◆ Activity: Copy out only the span from the line with "truck (no. 1 from left) top left" to the end of the data, both ends kept, word for word.

◆ The records:

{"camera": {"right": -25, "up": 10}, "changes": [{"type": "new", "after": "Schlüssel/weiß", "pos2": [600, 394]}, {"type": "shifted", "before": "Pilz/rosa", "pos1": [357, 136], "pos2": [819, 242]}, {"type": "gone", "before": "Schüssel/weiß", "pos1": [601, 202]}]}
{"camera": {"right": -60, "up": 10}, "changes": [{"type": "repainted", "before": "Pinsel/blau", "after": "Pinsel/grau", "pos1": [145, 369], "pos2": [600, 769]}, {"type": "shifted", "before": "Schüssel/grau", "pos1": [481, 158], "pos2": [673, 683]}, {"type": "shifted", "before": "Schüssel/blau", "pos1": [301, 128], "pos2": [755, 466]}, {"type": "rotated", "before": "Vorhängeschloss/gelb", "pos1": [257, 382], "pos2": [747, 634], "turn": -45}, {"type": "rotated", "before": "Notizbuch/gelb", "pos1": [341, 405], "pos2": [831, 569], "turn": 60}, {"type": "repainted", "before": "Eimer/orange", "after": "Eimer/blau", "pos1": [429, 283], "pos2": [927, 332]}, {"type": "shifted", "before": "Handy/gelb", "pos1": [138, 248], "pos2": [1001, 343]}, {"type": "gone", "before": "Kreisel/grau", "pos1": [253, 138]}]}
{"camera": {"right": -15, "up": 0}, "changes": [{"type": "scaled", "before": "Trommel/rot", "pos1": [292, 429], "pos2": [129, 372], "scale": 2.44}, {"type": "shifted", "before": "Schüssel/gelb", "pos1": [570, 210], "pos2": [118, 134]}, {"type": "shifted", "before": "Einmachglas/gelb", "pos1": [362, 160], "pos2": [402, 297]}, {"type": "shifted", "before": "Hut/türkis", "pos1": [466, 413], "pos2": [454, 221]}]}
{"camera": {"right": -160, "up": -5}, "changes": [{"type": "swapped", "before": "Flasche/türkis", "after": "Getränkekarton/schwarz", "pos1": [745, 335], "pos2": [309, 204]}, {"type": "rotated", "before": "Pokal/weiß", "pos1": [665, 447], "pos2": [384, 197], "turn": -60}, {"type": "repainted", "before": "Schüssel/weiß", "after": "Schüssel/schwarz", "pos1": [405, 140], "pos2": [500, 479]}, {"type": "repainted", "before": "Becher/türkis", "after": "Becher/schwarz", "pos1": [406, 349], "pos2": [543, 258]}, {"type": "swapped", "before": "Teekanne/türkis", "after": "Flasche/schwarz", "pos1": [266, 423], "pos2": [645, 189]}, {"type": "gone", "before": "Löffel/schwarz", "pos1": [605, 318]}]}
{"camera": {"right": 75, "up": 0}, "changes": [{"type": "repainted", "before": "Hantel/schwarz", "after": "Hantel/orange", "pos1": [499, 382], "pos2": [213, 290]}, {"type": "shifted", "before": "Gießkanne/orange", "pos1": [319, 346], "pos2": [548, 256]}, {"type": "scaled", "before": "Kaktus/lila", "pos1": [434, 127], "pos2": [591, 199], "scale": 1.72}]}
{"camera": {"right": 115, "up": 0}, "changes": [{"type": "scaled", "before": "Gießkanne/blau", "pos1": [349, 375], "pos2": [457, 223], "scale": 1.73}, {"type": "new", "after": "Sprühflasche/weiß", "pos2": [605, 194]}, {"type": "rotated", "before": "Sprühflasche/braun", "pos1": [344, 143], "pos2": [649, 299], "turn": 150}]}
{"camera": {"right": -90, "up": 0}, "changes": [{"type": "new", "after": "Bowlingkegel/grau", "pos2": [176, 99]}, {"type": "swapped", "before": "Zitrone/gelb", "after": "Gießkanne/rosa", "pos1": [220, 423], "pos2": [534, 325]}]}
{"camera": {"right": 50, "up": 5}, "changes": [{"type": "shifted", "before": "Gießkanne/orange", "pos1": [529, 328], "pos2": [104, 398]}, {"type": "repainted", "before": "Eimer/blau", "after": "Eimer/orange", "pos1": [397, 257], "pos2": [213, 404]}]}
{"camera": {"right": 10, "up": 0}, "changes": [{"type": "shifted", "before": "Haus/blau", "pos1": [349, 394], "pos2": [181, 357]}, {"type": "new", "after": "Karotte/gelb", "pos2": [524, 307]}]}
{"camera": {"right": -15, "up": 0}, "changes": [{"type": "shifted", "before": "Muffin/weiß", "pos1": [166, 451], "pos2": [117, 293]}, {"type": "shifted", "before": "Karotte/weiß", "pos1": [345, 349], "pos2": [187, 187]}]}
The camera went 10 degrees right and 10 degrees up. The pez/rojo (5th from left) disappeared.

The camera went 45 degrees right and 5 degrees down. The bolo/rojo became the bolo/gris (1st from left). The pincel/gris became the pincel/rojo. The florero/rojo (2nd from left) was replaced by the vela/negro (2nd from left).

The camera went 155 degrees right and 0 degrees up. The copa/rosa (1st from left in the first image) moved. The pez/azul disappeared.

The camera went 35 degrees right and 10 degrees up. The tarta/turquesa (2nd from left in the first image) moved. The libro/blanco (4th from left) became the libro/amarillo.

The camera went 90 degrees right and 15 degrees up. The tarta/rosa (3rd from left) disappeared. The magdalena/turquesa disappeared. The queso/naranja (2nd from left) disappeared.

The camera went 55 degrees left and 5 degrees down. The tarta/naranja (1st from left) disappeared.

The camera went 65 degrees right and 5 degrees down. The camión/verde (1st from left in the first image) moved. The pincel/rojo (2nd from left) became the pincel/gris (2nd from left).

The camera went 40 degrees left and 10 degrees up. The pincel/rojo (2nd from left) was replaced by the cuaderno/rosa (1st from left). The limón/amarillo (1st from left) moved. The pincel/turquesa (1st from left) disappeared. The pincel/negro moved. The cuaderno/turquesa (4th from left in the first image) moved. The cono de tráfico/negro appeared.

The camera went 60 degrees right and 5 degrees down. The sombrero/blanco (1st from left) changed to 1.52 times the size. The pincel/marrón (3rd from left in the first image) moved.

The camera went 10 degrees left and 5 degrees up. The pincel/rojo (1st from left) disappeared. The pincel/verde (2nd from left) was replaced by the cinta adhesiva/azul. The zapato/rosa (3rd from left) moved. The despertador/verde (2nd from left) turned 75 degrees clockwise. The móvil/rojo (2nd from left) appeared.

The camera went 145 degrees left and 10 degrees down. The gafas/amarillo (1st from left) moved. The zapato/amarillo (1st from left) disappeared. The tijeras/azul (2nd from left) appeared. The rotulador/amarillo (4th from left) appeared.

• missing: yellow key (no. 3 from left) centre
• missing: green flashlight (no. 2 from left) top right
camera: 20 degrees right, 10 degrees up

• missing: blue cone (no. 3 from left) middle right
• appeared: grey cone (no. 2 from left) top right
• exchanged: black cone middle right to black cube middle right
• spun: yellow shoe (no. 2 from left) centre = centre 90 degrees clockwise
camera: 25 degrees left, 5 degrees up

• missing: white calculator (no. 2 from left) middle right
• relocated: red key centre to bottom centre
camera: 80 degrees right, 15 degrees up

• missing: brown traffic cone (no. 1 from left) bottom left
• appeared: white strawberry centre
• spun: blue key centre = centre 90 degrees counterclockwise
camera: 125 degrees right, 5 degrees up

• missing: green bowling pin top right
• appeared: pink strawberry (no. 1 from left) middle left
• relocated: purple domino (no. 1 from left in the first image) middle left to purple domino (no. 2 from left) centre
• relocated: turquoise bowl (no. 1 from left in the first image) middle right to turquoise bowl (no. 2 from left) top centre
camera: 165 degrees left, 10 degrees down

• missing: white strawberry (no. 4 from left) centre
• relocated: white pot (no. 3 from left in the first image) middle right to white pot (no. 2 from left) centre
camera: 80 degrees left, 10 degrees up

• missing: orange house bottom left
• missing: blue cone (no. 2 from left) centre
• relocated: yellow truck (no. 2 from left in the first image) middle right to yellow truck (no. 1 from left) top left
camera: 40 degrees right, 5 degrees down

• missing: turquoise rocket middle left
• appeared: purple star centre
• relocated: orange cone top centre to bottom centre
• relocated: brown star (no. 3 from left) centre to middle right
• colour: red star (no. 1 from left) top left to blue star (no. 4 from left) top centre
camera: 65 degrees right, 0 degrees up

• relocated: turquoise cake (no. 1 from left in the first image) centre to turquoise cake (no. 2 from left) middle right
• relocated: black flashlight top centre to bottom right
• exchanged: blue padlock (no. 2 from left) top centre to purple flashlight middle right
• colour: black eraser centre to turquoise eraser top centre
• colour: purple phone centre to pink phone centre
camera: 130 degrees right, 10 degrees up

◆ Response:
• relocated: yellow truck (no. 2 from left in the first image) middle right to yellow truck (no. 1 from left) top left
camera: 40 degrees right, 5 degrees down

• missing: turquoise rocket middle left
• appeared: purple star centre
• relocated: orange cone top centre to bottom centre
• relocated: brown star (no. 3 from left) centre to middle right
• colour: red star (no. 1 from left) top left to blue star (no. 4 from left) top centre
camera: 65 degrees right, 0 degrees up

• relocated: turquoise cake (no. 1 from left in the first image) centre to turquoise cake (no. 2 from left) middle right
• relocated: black flashlight top centre to bottom right
• exchanged: blue padlock (no. 2 from left) top centre to purple flashlight middle right
• colour: black eraser centre to turquoise eraser top centre
• colour: purple phone centre to pink phone centre
camera: 130 degrees right, 10 degrees up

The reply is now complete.